Copy out, from the data below, each line in which the word "none" occurs.

BEGIN Record set

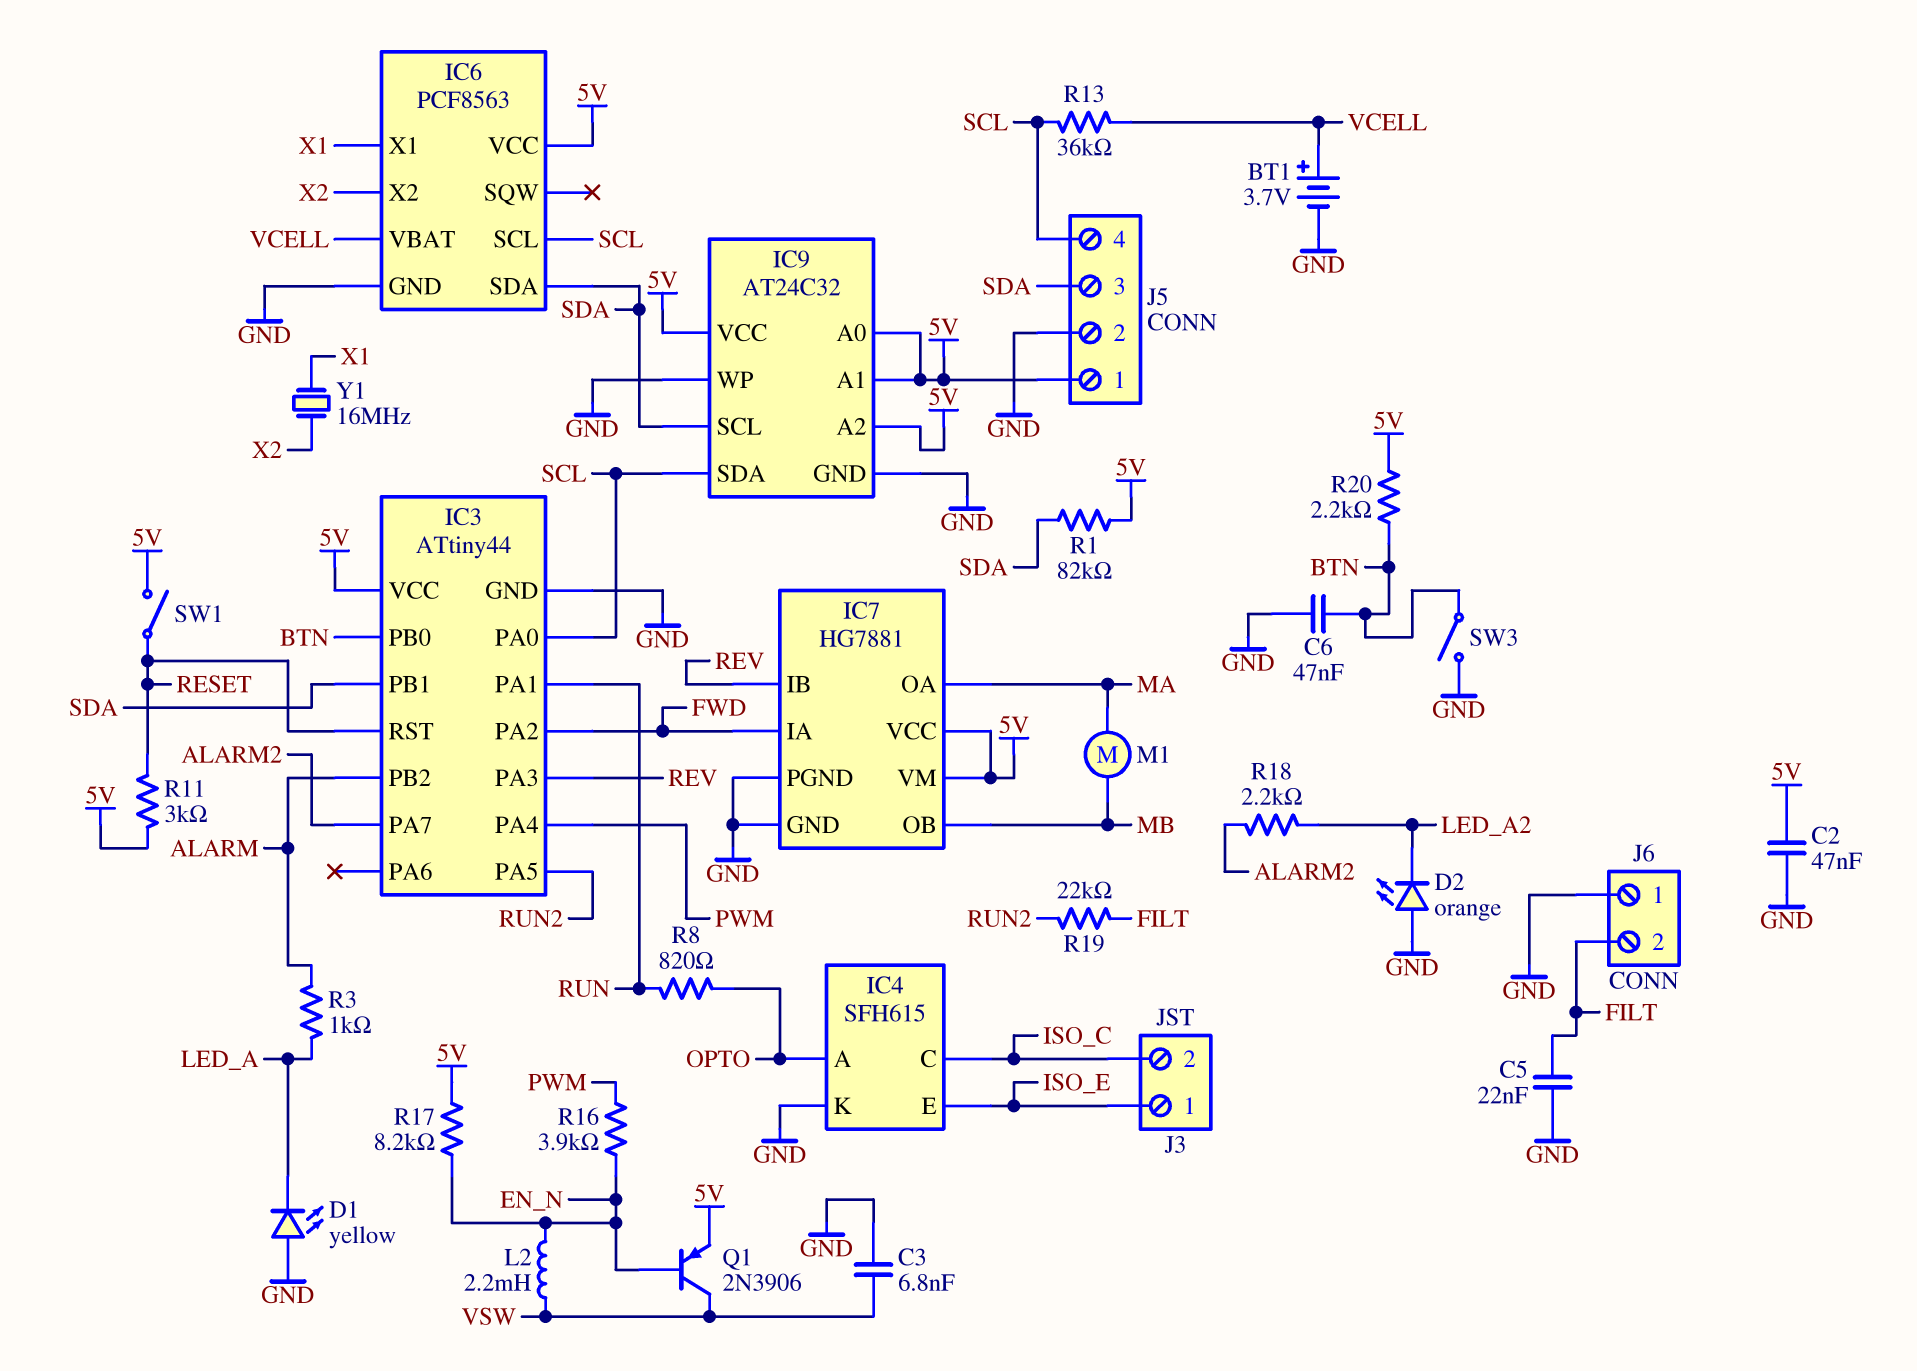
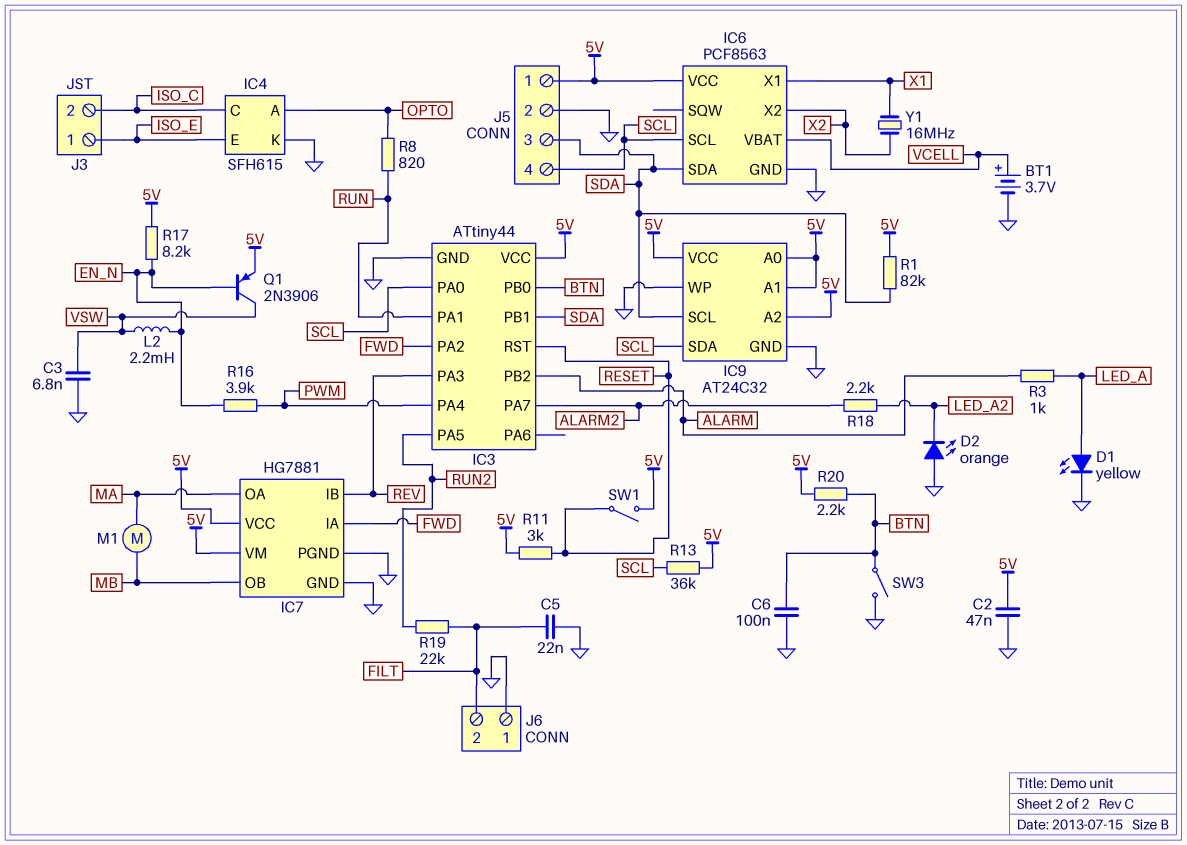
C6: 47nF (BTN, GND) -> 100nF (BTN, GND)
D1: LED yellow (A GND, K LED_A) -> LED yellow (A LED_A, K GND)
R13: 36k (SCL, VCELL) -> 36k (5V, SCL)

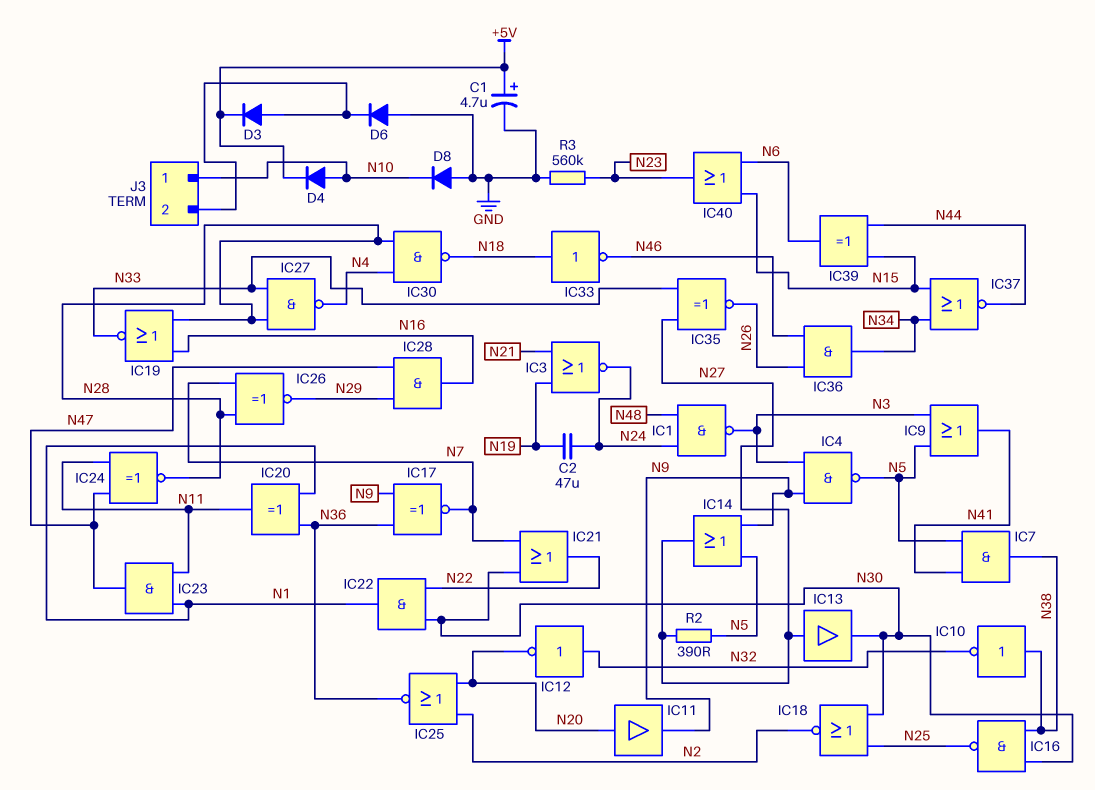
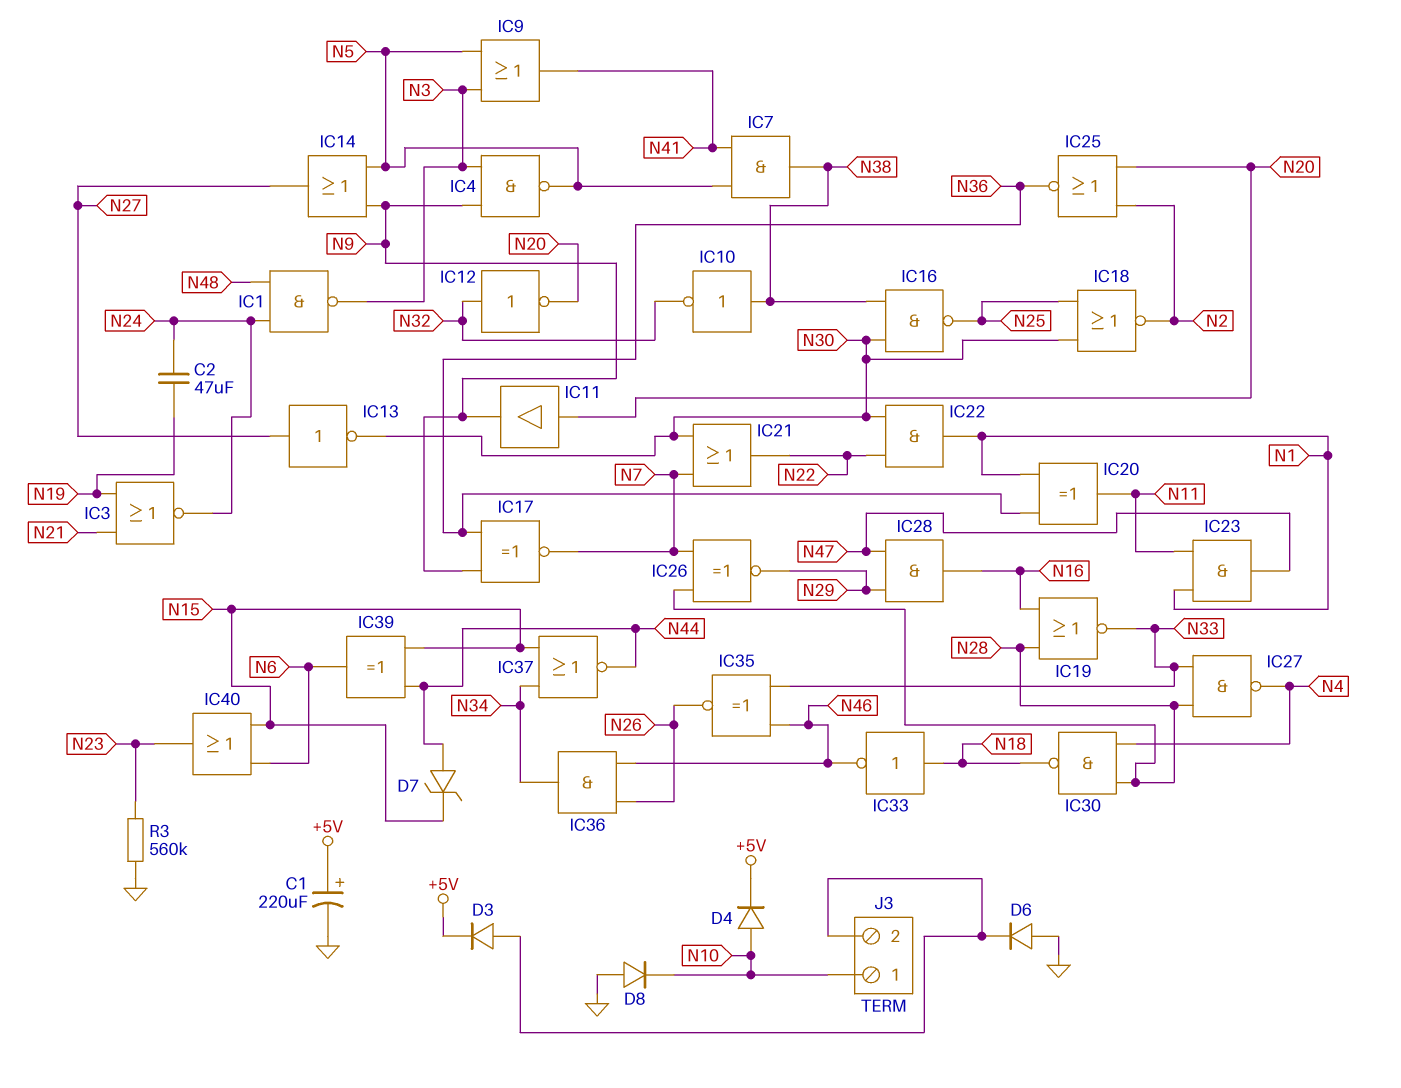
C1: 4.7uF (plus +5V, minus GND) -> 220uF (plus +5V, minus GND)
D7: none -> zener (A N44, K N15)
IC13: buffer (in N27, out N30) -> NOT (in N27, out N30)
IC24: XNOR (in N11, in N47, out N28) -> none
IC35: XNOR (in N27, in N33, out N26) -> XNOR (in N33, in N46, out N26)
R2: 390 (N5, N27) -> none

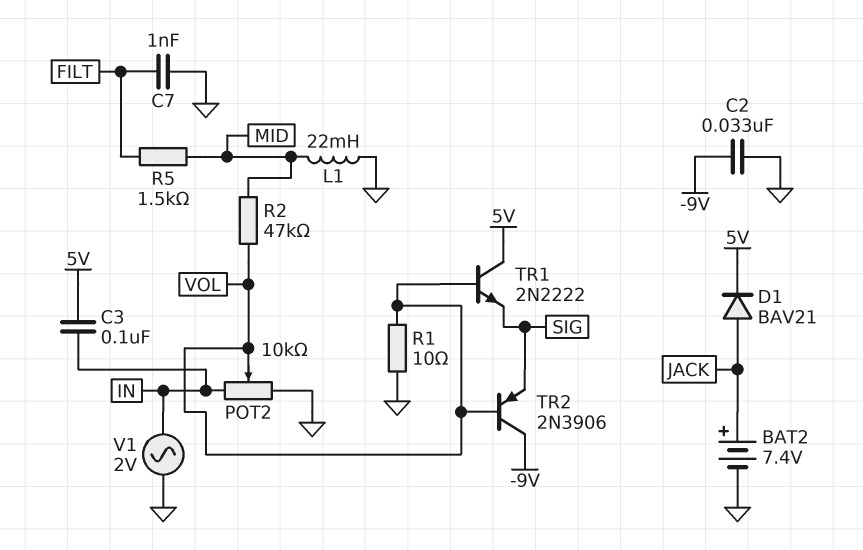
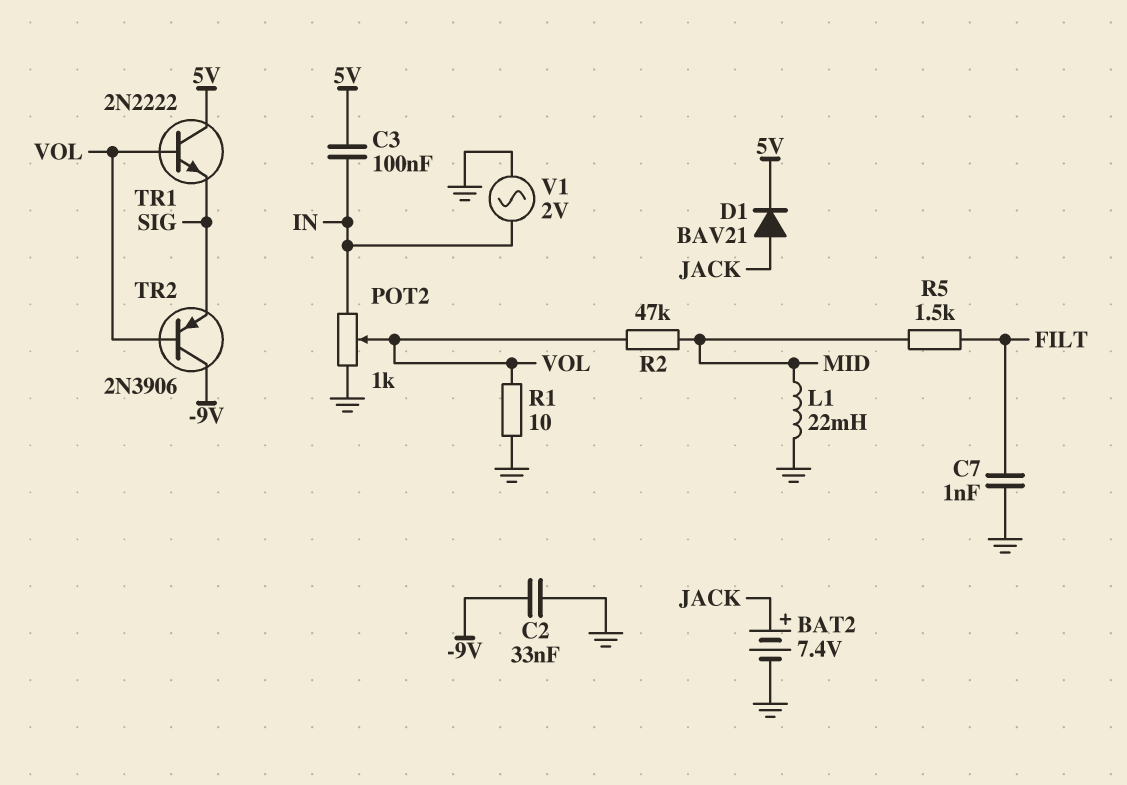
POT2: 10k (GND, IN, wiper VOL) -> 1k (GND, IN, wiper VOL)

END Record set

• [Exercise result]:
D7: none -> zener (A N44, K N15)
IC24: XNOR (in N11, in N47, out N28) -> none
R2: 390 (N5, N27) -> none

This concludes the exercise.